* [PROBLEM STATEMENT]: With no images included, output each entry below exactly as it appears.

(Data entries)
+ + + + +

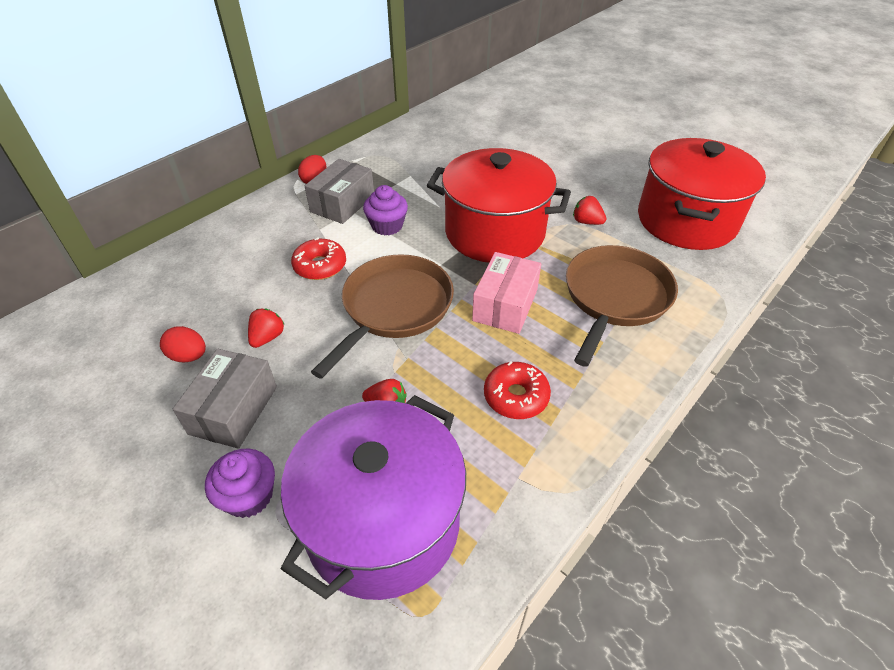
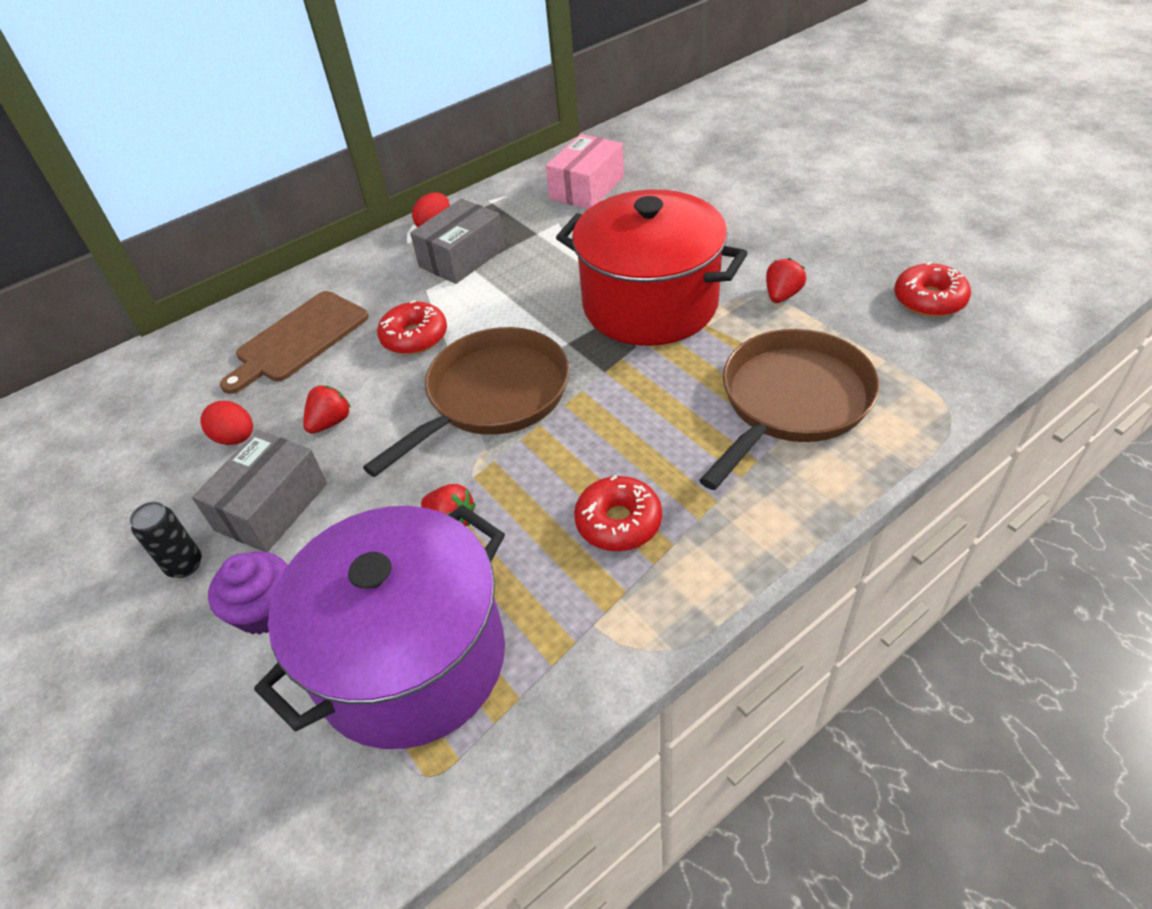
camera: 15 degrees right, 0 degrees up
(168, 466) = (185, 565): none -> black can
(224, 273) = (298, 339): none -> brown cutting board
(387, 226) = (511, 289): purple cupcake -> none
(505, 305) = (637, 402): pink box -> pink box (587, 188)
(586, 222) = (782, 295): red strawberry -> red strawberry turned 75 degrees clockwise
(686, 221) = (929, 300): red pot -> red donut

+ + + + +

* [RESPONSE BOX]:
camera: 15 degrees right, 0 degrees up
(168, 466) = (185, 565): none -> black can
(224, 273) = (298, 339): none -> brown cutting board
(387, 226) = (511, 289): purple cupcake -> none
(505, 305) = (637, 402): pink box -> pink box (587, 188)
(586, 222) = (782, 295): red strawberry -> red strawberry turned 75 degrees clockwise
(686, 221) = (929, 300): red pot -> red donut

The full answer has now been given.